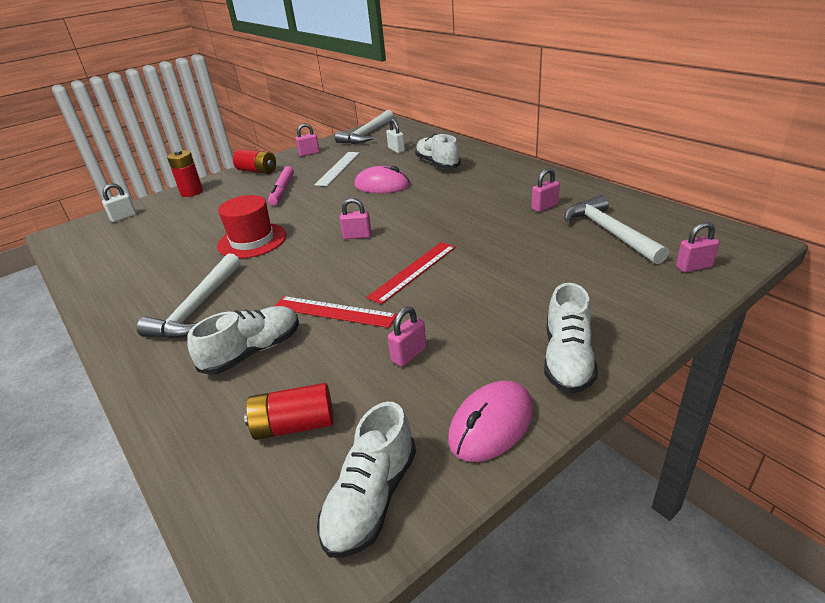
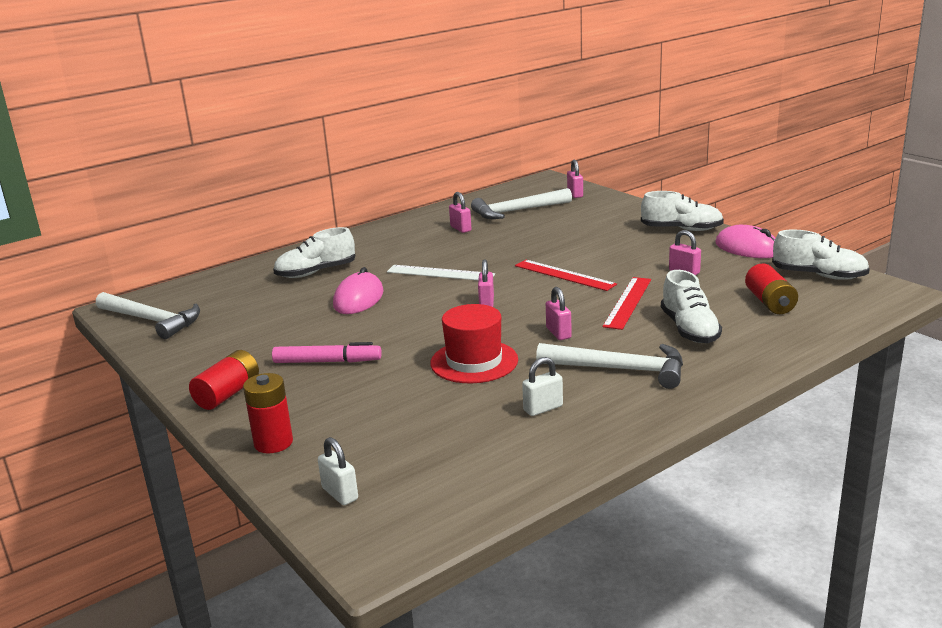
camera: 90 degrees left, 10 degrees down
white shoe [187,306,299,375] -> white shoe turned 150 degrees counterclockwise [661,270,722,343]
pink padlock [295,123,320,156] -> pink padlock moved to [546,287,572,340]
white ruler [315,152,360,186] -> white ruler moved to [387,265,495,280]
white padlock [386,119,405,153] -> white padlock moved to [522,357,563,416]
_ _ _
Both ends count here. Reproduce exactly the lines from the one containing "pink padlock [295,123,320,156]" through the end of the listing.

**Output below**:
pink padlock [295,123,320,156] -> pink padlock moved to [546,287,572,340]
white ruler [315,152,360,186] -> white ruler moved to [387,265,495,280]
white padlock [386,119,405,153] -> white padlock moved to [522,357,563,416]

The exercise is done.